- _What to do_
The answer must consist of the entire listing, repeated exactly.

- _Data_

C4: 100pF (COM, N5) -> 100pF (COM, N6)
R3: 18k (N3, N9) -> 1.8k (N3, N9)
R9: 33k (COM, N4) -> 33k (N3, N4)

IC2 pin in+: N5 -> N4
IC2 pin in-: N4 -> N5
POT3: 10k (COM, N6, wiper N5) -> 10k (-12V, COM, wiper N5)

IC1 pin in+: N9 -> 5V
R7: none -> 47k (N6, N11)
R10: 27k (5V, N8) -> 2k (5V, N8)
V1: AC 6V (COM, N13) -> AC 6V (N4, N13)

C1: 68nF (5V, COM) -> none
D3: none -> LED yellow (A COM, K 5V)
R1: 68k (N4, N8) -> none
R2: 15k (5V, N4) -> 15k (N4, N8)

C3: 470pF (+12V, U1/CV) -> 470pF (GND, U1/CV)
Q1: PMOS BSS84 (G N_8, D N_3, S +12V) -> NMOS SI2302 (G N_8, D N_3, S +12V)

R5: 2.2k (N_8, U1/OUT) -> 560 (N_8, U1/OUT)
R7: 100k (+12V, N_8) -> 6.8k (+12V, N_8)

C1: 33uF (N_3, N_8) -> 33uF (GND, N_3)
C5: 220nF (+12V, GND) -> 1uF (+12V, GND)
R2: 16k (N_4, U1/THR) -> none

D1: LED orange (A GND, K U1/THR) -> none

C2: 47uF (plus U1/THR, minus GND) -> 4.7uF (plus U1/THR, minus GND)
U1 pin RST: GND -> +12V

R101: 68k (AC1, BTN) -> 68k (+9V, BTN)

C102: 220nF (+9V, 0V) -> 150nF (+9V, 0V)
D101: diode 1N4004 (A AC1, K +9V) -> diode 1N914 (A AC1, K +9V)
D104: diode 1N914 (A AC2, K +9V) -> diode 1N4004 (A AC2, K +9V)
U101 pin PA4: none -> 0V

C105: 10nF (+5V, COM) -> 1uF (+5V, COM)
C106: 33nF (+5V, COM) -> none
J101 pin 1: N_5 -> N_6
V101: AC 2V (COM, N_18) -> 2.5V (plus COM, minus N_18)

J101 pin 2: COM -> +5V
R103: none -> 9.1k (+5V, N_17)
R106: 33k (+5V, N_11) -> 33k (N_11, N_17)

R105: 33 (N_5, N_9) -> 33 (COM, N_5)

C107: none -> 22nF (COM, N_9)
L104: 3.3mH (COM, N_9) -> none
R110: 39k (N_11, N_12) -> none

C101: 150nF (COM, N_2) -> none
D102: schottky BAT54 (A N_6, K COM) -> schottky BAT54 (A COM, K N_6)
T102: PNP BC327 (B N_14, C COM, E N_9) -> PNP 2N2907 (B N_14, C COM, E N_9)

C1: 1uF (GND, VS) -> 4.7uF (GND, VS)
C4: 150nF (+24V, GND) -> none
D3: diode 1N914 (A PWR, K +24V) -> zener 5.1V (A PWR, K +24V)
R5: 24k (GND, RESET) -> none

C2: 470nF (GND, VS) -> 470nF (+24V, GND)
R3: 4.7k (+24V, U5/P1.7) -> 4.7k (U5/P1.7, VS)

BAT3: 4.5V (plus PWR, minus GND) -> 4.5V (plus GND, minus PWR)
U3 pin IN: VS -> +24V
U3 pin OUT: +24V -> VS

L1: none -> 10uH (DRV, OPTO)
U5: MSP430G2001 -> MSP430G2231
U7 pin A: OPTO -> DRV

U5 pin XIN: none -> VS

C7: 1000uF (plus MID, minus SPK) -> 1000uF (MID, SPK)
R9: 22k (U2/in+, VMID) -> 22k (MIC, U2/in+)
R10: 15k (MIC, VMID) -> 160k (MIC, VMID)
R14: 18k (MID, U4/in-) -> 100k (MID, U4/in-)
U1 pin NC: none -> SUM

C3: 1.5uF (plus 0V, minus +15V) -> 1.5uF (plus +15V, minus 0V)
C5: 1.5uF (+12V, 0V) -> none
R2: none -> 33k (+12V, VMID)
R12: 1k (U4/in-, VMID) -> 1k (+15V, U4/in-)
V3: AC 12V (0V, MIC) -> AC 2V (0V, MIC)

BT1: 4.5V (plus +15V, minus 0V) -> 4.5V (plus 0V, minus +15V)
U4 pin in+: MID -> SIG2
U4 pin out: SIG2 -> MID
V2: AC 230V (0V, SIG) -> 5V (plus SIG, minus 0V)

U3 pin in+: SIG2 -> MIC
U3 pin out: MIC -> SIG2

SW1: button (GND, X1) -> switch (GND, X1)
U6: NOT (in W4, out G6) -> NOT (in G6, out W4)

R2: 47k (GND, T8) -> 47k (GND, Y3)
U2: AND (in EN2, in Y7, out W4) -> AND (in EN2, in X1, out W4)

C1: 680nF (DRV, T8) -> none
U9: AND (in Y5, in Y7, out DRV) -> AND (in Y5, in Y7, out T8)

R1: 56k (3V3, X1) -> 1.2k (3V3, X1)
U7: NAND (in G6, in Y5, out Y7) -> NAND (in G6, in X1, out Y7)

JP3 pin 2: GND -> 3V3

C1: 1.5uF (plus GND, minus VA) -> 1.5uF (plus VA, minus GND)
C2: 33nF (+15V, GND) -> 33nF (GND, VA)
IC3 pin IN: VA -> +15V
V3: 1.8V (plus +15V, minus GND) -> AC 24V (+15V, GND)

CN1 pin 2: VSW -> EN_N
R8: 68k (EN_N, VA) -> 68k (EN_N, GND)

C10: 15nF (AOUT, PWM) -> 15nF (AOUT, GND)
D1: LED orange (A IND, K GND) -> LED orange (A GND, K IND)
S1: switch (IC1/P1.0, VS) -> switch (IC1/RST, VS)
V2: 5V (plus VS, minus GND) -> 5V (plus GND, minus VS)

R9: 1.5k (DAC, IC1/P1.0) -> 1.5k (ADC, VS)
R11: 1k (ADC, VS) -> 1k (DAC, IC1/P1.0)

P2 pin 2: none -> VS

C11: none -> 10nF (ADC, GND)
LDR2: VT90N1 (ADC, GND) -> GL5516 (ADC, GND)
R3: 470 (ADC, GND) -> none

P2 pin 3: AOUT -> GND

- _Answer space_
C4: 100pF (COM, N5) -> 100pF (COM, N6)
R3: 18k (N3, N9) -> 1.8k (N3, N9)
R9: 33k (COM, N4) -> 33k (N3, N4)

IC2 pin in+: N5 -> N4
IC2 pin in-: N4 -> N5
POT3: 10k (COM, N6, wiper N5) -> 10k (-12V, COM, wiper N5)

IC1 pin in+: N9 -> 5V
R7: none -> 47k (N6, N11)
R10: 27k (5V, N8) -> 2k (5V, N8)
V1: AC 6V (COM, N13) -> AC 6V (N4, N13)

C1: 68nF (5V, COM) -> none
D3: none -> LED yellow (A COM, K 5V)
R1: 68k (N4, N8) -> none
R2: 15k (5V, N4) -> 15k (N4, N8)

C3: 470pF (+12V, U1/CV) -> 470pF (GND, U1/CV)
Q1: PMOS BSS84 (G N_8, D N_3, S +12V) -> NMOS SI2302 (G N_8, D N_3, S +12V)

R5: 2.2k (N_8, U1/OUT) -> 560 (N_8, U1/OUT)
R7: 100k (+12V, N_8) -> 6.8k (+12V, N_8)

C1: 33uF (N_3, N_8) -> 33uF (GND, N_3)
C5: 220nF (+12V, GND) -> 1uF (+12V, GND)
R2: 16k (N_4, U1/THR) -> none

D1: LED orange (A GND, K U1/THR) -> none

C2: 47uF (plus U1/THR, minus GND) -> 4.7uF (plus U1/THR, minus GND)
U1 pin RST: GND -> +12V

R101: 68k (AC1, BTN) -> 68k (+9V, BTN)

C102: 220nF (+9V, 0V) -> 150nF (+9V, 0V)
D101: diode 1N4004 (A AC1, K +9V) -> diode 1N914 (A AC1, K +9V)
D104: diode 1N914 (A AC2, K +9V) -> diode 1N4004 (A AC2, K +9V)
U101 pin PA4: none -> 0V

C105: 10nF (+5V, COM) -> 1uF (+5V, COM)
C106: 33nF (+5V, COM) -> none
J101 pin 1: N_5 -> N_6
V101: AC 2V (COM, N_18) -> 2.5V (plus COM, minus N_18)

J101 pin 2: COM -> +5V
R103: none -> 9.1k (+5V, N_17)
R106: 33k (+5V, N_11) -> 33k (N_11, N_17)

R105: 33 (N_5, N_9) -> 33 (COM, N_5)

C107: none -> 22nF (COM, N_9)
L104: 3.3mH (COM, N_9) -> none
R110: 39k (N_11, N_12) -> none

C101: 150nF (COM, N_2) -> none
D102: schottky BAT54 (A N_6, K COM) -> schottky BAT54 (A COM, K N_6)
T102: PNP BC327 (B N_14, C COM, E N_9) -> PNP 2N2907 (B N_14, C COM, E N_9)

C1: 1uF (GND, VS) -> 4.7uF (GND, VS)
C4: 150nF (+24V, GND) -> none
D3: diode 1N914 (A PWR, K +24V) -> zener 5.1V (A PWR, K +24V)
R5: 24k (GND, RESET) -> none

C2: 470nF (GND, VS) -> 470nF (+24V, GND)
R3: 4.7k (+24V, U5/P1.7) -> 4.7k (U5/P1.7, VS)

BAT3: 4.5V (plus PWR, minus GND) -> 4.5V (plus GND, minus PWR)
U3 pin IN: VS -> +24V
U3 pin OUT: +24V -> VS

L1: none -> 10uH (DRV, OPTO)
U5: MSP430G2001 -> MSP430G2231
U7 pin A: OPTO -> DRV

U5 pin XIN: none -> VS

C7: 1000uF (plus MID, minus SPK) -> 1000uF (MID, SPK)
R9: 22k (U2/in+, VMID) -> 22k (MIC, U2/in+)
R10: 15k (MIC, VMID) -> 160k (MIC, VMID)
R14: 18k (MID, U4/in-) -> 100k (MID, U4/in-)
U1 pin NC: none -> SUM

C3: 1.5uF (plus 0V, minus +15V) -> 1.5uF (plus +15V, minus 0V)
C5: 1.5uF (+12V, 0V) -> none
R2: none -> 33k (+12V, VMID)
R12: 1k (U4/in-, VMID) -> 1k (+15V, U4/in-)
V3: AC 12V (0V, MIC) -> AC 2V (0V, MIC)

BT1: 4.5V (plus +15V, minus 0V) -> 4.5V (plus 0V, minus +15V)
U4 pin in+: MID -> SIG2
U4 pin out: SIG2 -> MID
V2: AC 230V (0V, SIG) -> 5V (plus SIG, minus 0V)

U3 pin in+: SIG2 -> MIC
U3 pin out: MIC -> SIG2

SW1: button (GND, X1) -> switch (GND, X1)
U6: NOT (in W4, out G6) -> NOT (in G6, out W4)

R2: 47k (GND, T8) -> 47k (GND, Y3)
U2: AND (in EN2, in Y7, out W4) -> AND (in EN2, in X1, out W4)

C1: 680nF (DRV, T8) -> none
U9: AND (in Y5, in Y7, out DRV) -> AND (in Y5, in Y7, out T8)

R1: 56k (3V3, X1) -> 1.2k (3V3, X1)
U7: NAND (in G6, in Y5, out Y7) -> NAND (in G6, in X1, out Y7)

JP3 pin 2: GND -> 3V3

C1: 1.5uF (plus GND, minus VA) -> 1.5uF (plus VA, minus GND)
C2: 33nF (+15V, GND) -> 33nF (GND, VA)
IC3 pin IN: VA -> +15V
V3: 1.8V (plus +15V, minus GND) -> AC 24V (+15V, GND)

CN1 pin 2: VSW -> EN_N
R8: 68k (EN_N, VA) -> 68k (EN_N, GND)

C10: 15nF (AOUT, PWM) -> 15nF (AOUT, GND)
D1: LED orange (A IND, K GND) -> LED orange (A GND, K IND)
S1: switch (IC1/P1.0, VS) -> switch (IC1/RST, VS)
V2: 5V (plus VS, minus GND) -> 5V (plus GND, minus VS)

R9: 1.5k (DAC, IC1/P1.0) -> 1.5k (ADC, VS)
R11: 1k (ADC, VS) -> 1k (DAC, IC1/P1.0)

P2 pin 2: none -> VS

C11: none -> 10nF (ADC, GND)
LDR2: VT90N1 (ADC, GND) -> GL5516 (ADC, GND)
R3: 470 (ADC, GND) -> none

P2 pin 3: AOUT -> GND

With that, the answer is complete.